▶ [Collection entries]
------------

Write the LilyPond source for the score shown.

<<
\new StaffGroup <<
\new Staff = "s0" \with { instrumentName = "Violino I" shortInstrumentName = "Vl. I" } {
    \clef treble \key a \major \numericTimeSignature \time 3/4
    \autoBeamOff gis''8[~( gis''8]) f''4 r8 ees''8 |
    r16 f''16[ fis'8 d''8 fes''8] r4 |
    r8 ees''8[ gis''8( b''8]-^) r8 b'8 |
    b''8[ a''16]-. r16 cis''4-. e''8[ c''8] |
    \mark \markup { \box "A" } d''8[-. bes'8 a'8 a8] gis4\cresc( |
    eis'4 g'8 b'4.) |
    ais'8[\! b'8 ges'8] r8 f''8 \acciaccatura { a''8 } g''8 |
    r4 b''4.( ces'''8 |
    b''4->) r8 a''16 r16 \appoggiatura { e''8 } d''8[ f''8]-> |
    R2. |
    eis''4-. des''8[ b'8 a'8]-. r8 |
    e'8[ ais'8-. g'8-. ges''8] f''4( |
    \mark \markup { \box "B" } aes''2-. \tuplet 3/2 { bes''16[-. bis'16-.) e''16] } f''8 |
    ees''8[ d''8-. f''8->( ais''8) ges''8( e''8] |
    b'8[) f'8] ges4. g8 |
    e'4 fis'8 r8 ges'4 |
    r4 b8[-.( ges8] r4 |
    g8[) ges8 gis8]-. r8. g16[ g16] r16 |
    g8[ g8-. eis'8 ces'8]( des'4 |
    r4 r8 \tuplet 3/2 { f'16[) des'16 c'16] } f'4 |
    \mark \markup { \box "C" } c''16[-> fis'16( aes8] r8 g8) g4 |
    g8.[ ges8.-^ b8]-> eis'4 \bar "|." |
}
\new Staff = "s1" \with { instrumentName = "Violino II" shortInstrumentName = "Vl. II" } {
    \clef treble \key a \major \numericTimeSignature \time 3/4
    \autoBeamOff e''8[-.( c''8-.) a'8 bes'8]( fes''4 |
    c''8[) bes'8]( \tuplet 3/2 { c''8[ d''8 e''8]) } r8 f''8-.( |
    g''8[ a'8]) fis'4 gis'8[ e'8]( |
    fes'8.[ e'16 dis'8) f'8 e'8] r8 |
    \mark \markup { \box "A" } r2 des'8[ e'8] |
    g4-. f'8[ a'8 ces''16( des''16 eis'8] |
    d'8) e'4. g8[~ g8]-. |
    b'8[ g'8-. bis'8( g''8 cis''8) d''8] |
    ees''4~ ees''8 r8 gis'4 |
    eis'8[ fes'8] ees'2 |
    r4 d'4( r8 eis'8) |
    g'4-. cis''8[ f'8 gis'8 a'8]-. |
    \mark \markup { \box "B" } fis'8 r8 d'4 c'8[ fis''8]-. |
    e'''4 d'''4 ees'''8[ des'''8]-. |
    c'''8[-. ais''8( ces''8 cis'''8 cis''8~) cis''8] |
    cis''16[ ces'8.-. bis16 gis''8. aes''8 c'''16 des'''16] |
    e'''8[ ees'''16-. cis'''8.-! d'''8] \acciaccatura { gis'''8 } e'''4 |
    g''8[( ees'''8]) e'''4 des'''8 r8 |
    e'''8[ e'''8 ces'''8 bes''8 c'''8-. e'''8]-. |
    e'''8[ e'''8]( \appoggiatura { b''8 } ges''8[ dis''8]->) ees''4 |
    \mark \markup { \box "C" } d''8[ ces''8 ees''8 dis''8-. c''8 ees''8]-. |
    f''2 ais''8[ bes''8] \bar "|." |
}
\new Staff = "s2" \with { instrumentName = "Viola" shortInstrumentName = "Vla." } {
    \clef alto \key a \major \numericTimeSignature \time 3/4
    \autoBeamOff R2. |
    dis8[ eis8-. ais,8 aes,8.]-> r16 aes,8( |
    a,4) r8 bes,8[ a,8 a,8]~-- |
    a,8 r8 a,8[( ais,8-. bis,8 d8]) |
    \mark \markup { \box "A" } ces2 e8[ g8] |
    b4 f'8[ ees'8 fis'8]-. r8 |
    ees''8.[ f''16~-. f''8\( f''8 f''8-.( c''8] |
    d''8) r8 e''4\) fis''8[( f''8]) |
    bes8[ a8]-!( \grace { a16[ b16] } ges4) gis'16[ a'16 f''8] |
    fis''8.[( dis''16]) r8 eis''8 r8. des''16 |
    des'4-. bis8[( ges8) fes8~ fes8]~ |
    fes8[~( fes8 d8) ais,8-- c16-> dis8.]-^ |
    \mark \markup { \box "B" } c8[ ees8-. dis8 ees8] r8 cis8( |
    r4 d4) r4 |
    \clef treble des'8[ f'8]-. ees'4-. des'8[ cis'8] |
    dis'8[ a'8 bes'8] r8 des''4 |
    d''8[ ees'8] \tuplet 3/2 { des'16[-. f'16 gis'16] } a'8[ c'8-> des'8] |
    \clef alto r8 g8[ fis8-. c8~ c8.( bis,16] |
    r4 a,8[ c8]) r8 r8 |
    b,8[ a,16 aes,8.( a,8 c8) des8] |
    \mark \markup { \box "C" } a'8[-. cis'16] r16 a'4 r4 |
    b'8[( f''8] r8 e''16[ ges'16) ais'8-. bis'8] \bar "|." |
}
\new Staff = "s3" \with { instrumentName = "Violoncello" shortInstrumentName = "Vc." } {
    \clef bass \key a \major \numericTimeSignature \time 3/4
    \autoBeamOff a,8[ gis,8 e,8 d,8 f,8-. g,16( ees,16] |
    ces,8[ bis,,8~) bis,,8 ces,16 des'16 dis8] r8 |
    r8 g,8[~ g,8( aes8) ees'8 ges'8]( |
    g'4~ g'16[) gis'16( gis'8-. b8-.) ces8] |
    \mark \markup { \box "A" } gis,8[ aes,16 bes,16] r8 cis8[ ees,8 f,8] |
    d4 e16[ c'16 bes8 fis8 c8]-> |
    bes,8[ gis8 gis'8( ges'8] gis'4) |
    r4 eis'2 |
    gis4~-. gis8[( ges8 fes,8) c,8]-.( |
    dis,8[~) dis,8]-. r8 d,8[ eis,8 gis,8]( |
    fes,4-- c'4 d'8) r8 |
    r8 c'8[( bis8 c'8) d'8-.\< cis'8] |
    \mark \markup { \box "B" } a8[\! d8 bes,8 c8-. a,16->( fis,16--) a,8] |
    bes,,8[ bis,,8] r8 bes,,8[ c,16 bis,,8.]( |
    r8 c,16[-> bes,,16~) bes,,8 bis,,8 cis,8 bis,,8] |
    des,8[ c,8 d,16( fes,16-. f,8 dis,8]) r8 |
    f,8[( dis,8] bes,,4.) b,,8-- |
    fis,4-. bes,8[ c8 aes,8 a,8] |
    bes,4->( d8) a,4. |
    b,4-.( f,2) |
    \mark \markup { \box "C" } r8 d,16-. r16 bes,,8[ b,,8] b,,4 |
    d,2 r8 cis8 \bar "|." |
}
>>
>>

------------

▶ [Exercise]
Show each line of the material that contains the string "time".

▶ [Finished task]
    \clef treble \key a \major \numericTimeSignature \time 3/4
    \clef treble \key a \major \numericTimeSignature \time 3/4
    \clef alto \key a \major \numericTimeSignature \time 3/4
    \clef bass \key a \major \numericTimeSignature \time 3/4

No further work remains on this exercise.